== EXTRACTED RECORDS
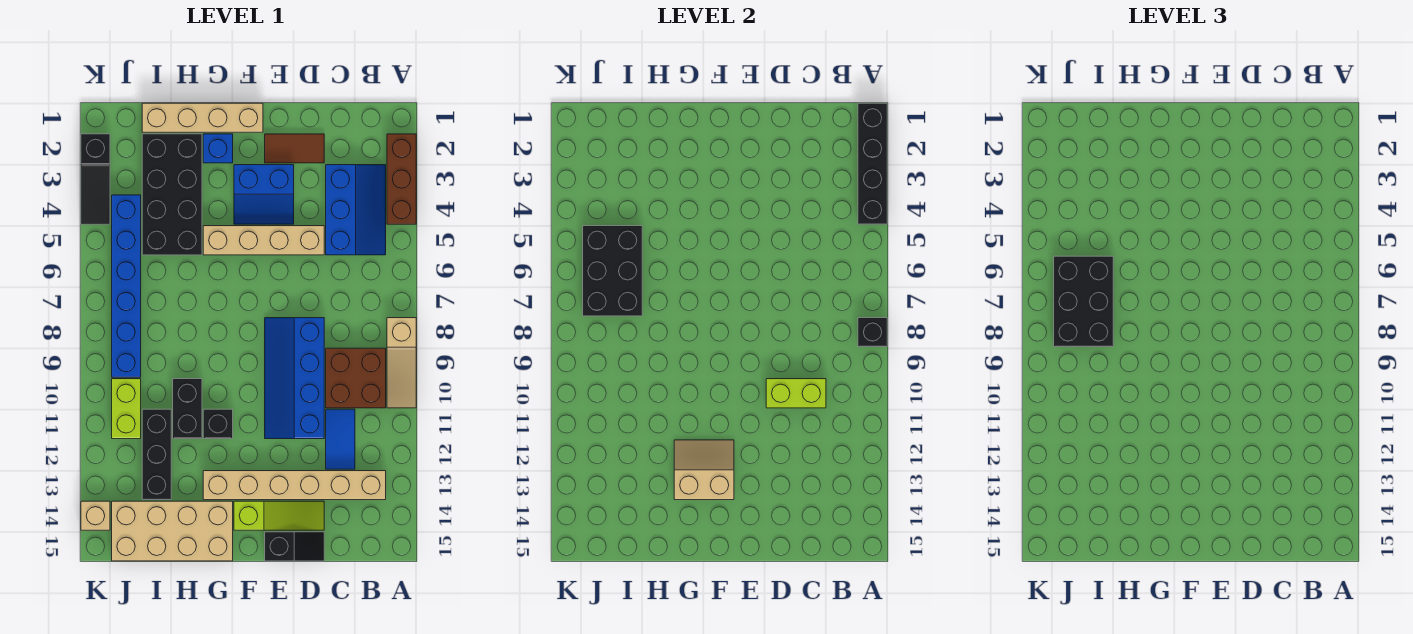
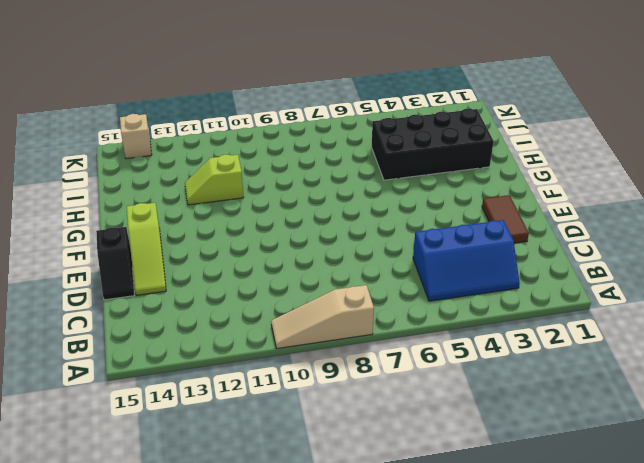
lime slope H11:H12 level 1 top 11 -> black brick H10:H11 level 1
none -> brown brick A2:A4 level 1
none -> brown brick B9:C10 level 1
none -> tan brick B13:G13 level 1

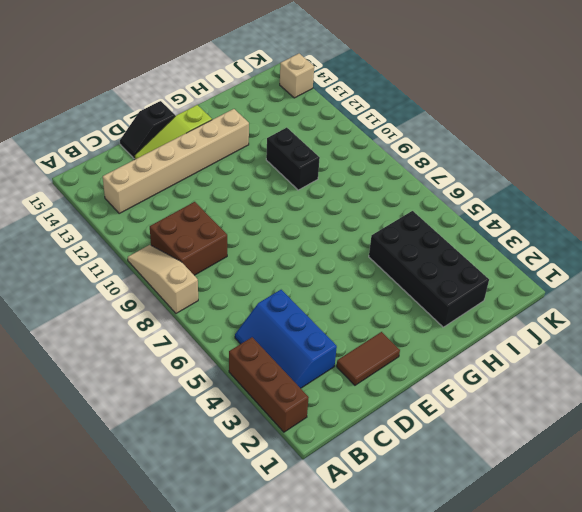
none -> blue tile C11:C12 level 1
none -> tan brick D5:G5 level 1
none -> blue slope D8:E11 level 1 top D

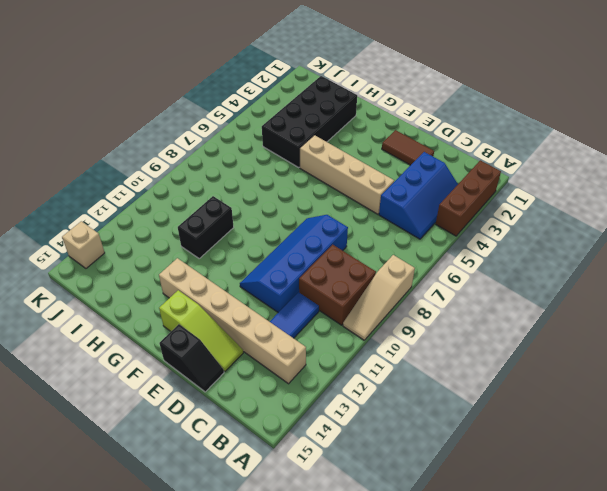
none -> blue slope E3:F4 level 1 top 3
none -> tan brick F1:I1 level 1
none -> blue brick G2 level 1

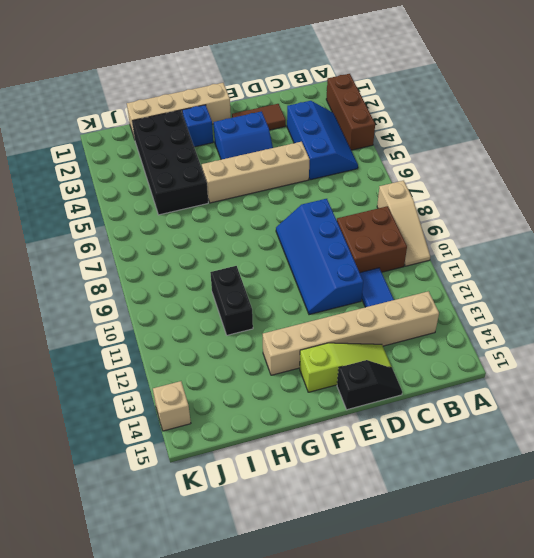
none -> black brick G11 level 1
none -> tan brick G14:J15 level 1
none -> black brick I11:I13 level 1

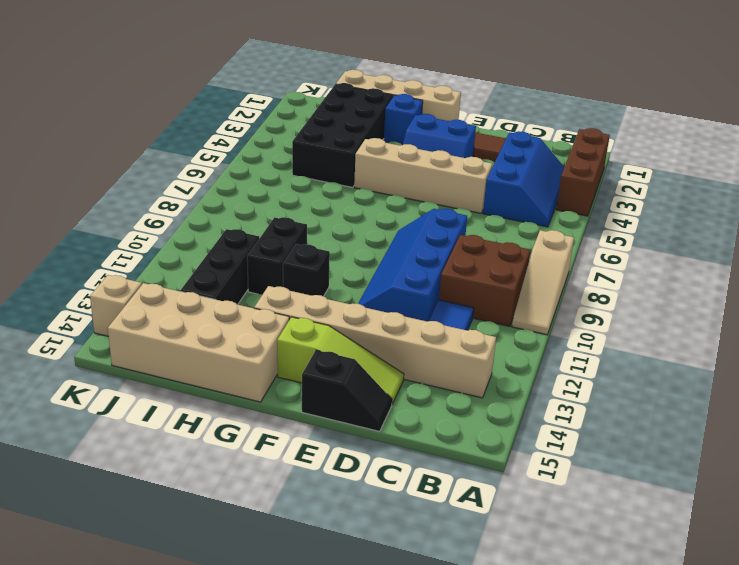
none -> blue brick J4:J9 level 1
none -> lime brick J10:J11 level 1
none -> black slope K2:K4 level 1 top 2

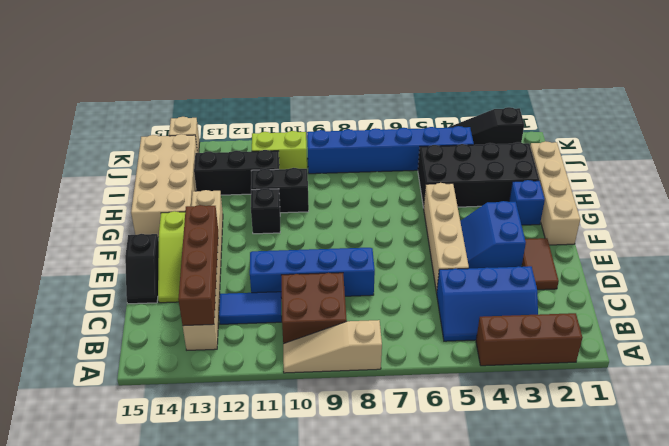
brown brick B13:E13 level 2 -> none
none -> black brick A1:A4 level 2
none -> black brick A8 level 2
none -> lime brick C10:D10 level 2

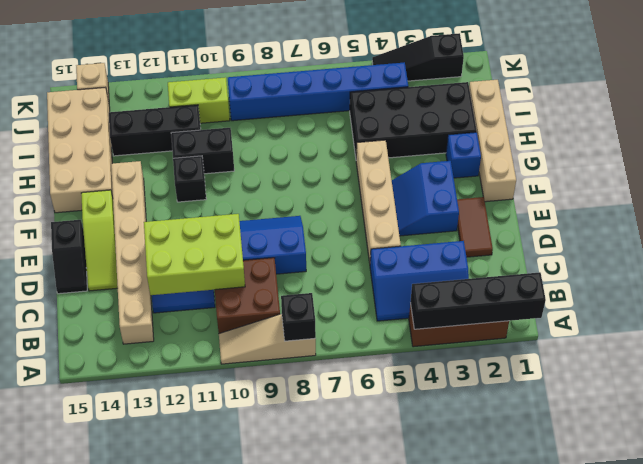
lime brick C10:D12 level 2 -> lime brick C10:D10 level 2
none -> tan slope F12:G13 level 2 top 13
none -> black brick I5:J7 level 2
none -> black brick I6:J8 level 3

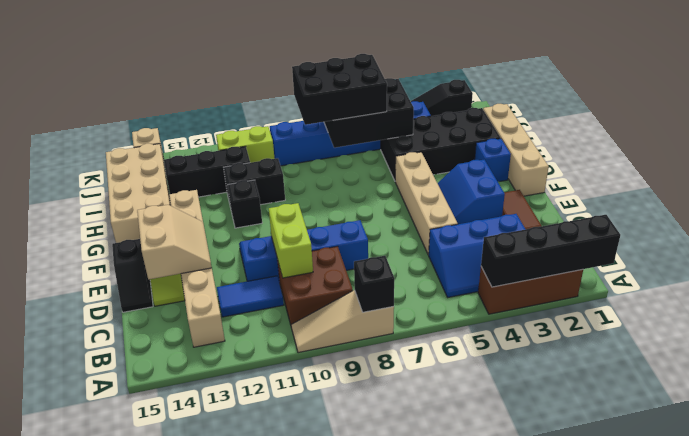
tan slope D13:E14 level 2 top 14 -> tan slope F12:G13 level 2 top 13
====
Beginning with the line above that has "none -> blue brick G2 level 1" and going on through the line that has "none -> lime brick C10:D10 level 2", retype every line exactly and add nothing else; drop the pictures.

■ **ANSWER SPACE**
none -> blue brick G2 level 1

none -> black brick G11 level 1
none -> tan brick G14:J15 level 1
none -> black brick I11:I13 level 1

none -> blue brick J4:J9 level 1
none -> lime brick J10:J11 level 1
none -> black slope K2:K4 level 1 top 2

brown brick B13:E13 level 2 -> none
none -> black brick A1:A4 level 2
none -> black brick A8 level 2
none -> lime brick C10:D10 level 2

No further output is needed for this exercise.